Task: For the entries below, the result should be an exact transcription of the lines from the one with "(553, 231) = (521, 504): yellow" up to and including the one with "(534, 570) = (259, 344): none", and only those.

Material provided:
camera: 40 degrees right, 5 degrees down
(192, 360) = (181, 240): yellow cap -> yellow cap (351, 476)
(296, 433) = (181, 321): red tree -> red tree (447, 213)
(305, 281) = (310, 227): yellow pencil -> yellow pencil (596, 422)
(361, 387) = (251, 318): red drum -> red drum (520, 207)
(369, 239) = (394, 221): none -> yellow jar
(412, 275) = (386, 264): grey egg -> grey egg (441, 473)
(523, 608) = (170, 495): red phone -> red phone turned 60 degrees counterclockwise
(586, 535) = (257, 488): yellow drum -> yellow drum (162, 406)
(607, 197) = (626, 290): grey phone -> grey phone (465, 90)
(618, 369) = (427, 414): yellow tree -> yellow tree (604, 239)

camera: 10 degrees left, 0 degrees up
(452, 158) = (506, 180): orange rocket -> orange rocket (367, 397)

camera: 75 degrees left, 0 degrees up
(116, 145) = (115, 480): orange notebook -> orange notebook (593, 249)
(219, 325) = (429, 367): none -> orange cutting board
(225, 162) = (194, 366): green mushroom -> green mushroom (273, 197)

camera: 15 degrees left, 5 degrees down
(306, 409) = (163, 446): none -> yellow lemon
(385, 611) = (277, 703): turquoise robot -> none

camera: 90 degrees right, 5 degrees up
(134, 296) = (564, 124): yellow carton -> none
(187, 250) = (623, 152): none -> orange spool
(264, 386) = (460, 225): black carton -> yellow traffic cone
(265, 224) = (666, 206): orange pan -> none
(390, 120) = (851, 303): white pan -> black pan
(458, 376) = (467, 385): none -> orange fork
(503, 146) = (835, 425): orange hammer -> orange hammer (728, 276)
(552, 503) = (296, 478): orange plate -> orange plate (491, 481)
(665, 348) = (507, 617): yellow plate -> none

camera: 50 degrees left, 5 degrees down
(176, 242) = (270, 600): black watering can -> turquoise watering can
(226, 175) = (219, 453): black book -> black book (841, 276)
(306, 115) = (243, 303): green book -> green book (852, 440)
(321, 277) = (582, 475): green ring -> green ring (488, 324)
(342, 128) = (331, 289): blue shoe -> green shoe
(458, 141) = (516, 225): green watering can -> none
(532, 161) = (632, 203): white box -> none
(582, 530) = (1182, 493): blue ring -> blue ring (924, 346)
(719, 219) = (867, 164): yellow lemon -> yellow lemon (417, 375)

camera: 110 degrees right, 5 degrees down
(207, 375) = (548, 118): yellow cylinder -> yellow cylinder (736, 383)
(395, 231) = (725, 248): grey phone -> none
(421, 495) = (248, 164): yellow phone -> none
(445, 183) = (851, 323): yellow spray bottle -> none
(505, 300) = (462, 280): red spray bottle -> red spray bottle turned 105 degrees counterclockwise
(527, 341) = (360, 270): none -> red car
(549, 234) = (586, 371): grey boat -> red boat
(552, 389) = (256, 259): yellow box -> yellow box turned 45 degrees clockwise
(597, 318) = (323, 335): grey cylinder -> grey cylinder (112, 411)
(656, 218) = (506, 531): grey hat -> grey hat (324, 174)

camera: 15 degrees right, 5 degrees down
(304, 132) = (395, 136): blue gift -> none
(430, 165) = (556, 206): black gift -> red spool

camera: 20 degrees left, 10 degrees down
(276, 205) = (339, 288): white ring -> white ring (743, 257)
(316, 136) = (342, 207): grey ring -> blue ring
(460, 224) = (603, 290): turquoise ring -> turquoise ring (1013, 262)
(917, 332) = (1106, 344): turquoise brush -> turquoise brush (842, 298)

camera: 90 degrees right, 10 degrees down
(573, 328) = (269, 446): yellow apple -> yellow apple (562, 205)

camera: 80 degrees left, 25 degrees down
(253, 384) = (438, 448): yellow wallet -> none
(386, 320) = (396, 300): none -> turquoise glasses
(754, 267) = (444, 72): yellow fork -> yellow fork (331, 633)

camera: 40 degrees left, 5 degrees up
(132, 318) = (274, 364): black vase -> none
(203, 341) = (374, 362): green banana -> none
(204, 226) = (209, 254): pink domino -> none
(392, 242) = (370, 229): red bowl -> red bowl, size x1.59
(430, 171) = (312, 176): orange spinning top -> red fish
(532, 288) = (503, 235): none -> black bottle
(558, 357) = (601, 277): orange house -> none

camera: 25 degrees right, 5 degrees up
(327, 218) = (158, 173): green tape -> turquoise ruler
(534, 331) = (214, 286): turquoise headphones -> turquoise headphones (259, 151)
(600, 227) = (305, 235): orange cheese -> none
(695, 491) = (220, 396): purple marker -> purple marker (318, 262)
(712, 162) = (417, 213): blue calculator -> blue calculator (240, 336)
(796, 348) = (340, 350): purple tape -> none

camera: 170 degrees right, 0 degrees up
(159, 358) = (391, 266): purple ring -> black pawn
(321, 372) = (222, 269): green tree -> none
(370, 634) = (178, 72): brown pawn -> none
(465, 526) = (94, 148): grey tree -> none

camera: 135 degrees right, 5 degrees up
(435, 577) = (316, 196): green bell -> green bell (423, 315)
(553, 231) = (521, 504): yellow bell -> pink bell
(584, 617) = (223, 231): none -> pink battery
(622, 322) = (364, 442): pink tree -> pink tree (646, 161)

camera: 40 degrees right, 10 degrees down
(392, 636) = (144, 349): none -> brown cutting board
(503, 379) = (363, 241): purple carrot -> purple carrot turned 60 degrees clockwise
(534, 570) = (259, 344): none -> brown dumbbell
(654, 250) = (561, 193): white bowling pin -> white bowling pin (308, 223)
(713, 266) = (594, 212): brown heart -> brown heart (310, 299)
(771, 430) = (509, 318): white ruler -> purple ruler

Result:
(553, 231) = (521, 504): yellow bell -> pink bell
(584, 617) = (223, 231): none -> pink battery
(622, 322) = (364, 442): pink tree -> pink tree (646, 161)

camera: 40 degrees right, 10 degrees down
(392, 636) = (144, 349): none -> brown cutting board
(503, 379) = (363, 241): purple carrot -> purple carrot turned 60 degrees clockwise
(534, 570) = (259, 344): none -> brown dumbbell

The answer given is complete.